### WHAT THIS TASK INVOLVES
Start your answer with the line containing "green semicircle: (152, 29)" and end it with the last line of the records below, retyping every line between exactly and adding nothing.

### INPUT MATERIAL

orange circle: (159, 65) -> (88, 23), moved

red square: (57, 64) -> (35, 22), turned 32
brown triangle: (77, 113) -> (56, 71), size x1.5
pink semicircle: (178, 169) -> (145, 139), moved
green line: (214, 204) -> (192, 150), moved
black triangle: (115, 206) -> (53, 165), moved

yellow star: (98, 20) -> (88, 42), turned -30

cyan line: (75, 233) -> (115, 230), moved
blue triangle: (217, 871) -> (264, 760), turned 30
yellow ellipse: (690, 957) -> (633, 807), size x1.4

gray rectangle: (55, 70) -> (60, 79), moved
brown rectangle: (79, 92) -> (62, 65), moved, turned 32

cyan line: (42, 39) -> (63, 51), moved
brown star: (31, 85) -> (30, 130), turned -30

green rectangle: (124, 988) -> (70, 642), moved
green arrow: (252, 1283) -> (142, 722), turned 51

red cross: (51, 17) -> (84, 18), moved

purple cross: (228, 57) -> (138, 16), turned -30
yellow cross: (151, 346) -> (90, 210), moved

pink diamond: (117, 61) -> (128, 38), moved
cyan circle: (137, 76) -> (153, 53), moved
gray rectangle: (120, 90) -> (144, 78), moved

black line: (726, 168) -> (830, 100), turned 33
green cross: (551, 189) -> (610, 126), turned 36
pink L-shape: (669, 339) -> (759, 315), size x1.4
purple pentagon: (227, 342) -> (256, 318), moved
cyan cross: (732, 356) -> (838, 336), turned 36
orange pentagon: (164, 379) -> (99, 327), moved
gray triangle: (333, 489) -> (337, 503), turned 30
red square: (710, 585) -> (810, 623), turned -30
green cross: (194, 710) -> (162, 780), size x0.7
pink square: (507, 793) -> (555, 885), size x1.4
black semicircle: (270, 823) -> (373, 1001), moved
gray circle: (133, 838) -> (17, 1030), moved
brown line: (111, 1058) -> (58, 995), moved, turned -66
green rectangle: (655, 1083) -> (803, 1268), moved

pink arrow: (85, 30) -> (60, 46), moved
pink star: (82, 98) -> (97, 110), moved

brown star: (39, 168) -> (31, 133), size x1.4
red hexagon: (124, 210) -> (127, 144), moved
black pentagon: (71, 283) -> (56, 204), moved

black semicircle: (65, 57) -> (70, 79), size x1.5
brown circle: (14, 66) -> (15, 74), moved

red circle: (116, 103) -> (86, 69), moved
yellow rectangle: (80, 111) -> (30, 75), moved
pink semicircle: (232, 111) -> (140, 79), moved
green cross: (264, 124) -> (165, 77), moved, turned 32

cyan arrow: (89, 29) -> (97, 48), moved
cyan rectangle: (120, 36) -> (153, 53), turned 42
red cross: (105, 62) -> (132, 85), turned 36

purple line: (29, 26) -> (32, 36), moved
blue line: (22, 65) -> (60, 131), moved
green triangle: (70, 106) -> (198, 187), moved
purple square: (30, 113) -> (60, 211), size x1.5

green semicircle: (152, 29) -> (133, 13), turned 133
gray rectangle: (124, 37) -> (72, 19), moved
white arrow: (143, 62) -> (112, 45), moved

### WRITTEN SOLUTION
green semicircle: (152, 29) -> (133, 13), turned 133
gray rectangle: (124, 37) -> (72, 19), moved
white arrow: (143, 62) -> (112, 45), moved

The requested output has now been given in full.